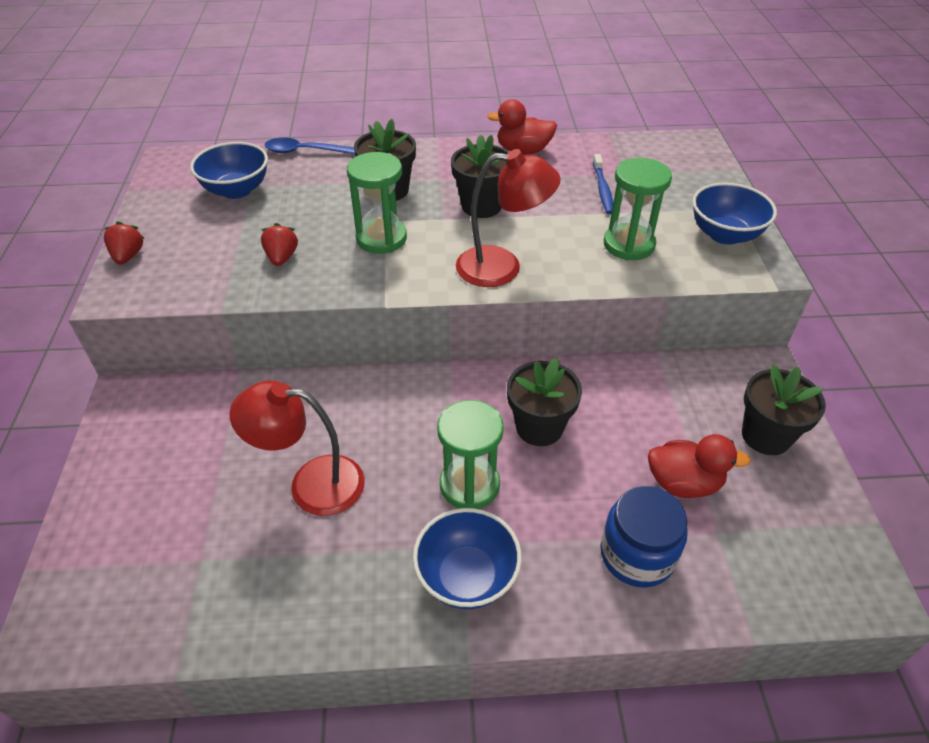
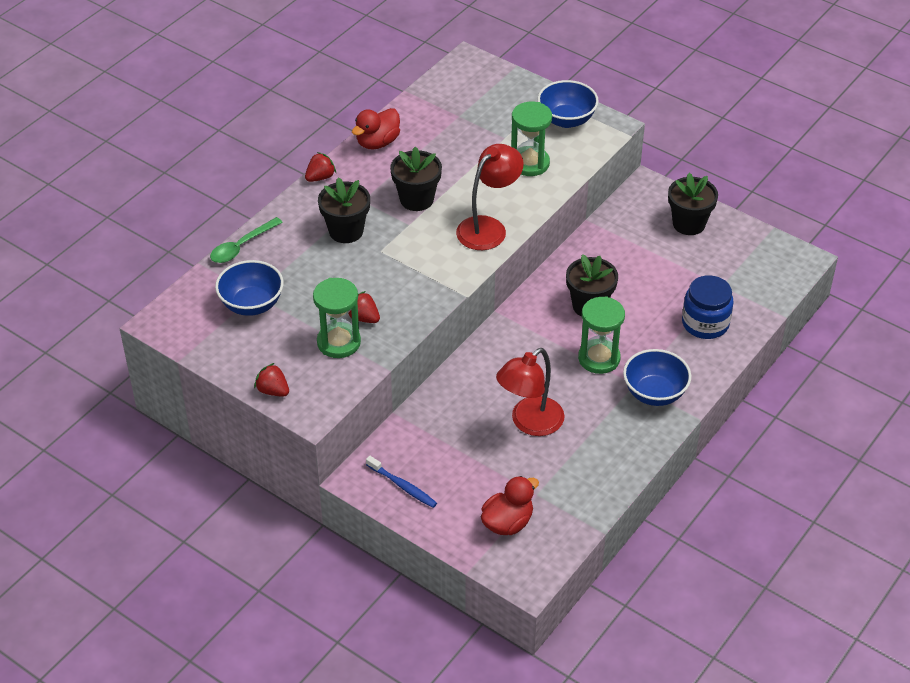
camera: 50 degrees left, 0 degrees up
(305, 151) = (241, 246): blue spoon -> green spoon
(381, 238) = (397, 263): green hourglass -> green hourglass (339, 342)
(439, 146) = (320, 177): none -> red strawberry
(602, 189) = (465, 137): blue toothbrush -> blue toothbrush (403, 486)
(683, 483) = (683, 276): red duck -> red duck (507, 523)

---

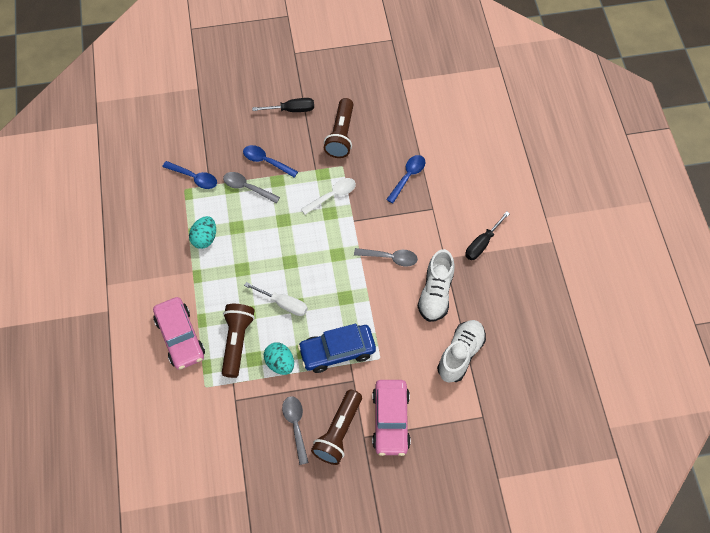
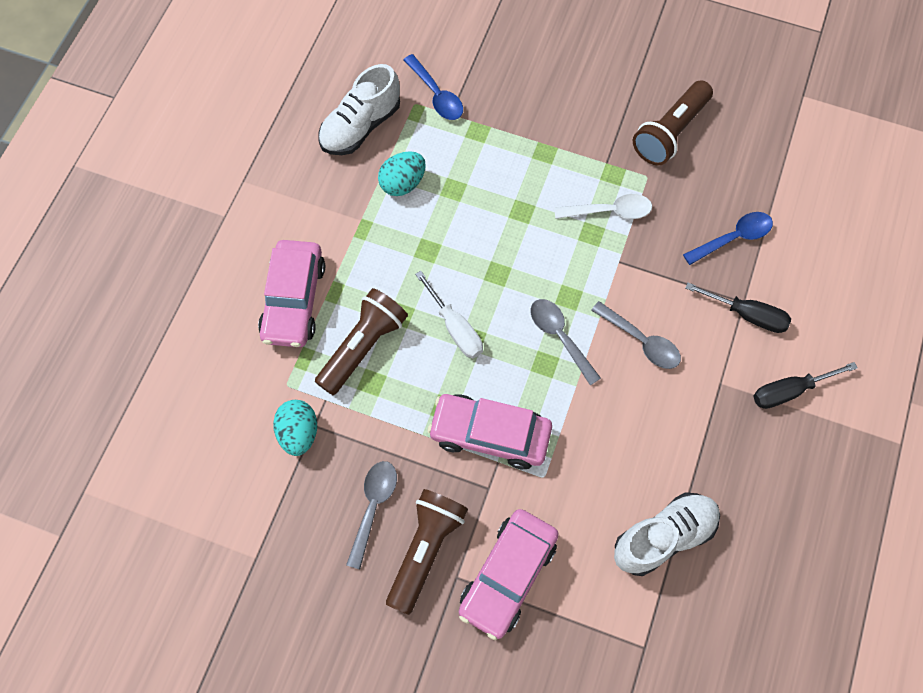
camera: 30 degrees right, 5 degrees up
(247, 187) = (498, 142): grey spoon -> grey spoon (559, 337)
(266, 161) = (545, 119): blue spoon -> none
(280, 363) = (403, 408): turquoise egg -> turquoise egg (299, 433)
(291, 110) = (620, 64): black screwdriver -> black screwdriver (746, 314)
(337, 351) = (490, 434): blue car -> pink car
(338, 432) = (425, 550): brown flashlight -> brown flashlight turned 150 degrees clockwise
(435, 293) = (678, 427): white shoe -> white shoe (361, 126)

### DIRECTIONS FOR THIS TASK
Using only the entries above, output the line with "(381, 238) = (397, 263): green", the line with "(683, 483) = (683, 276): red", and all lines between them, exactly as they stand.

### YOUR RESPONSE
(381, 238) = (397, 263): green hourglass -> green hourglass (339, 342)
(439, 146) = (320, 177): none -> red strawberry
(602, 189) = (465, 137): blue toothbrush -> blue toothbrush (403, 486)
(683, 483) = (683, 276): red duck -> red duck (507, 523)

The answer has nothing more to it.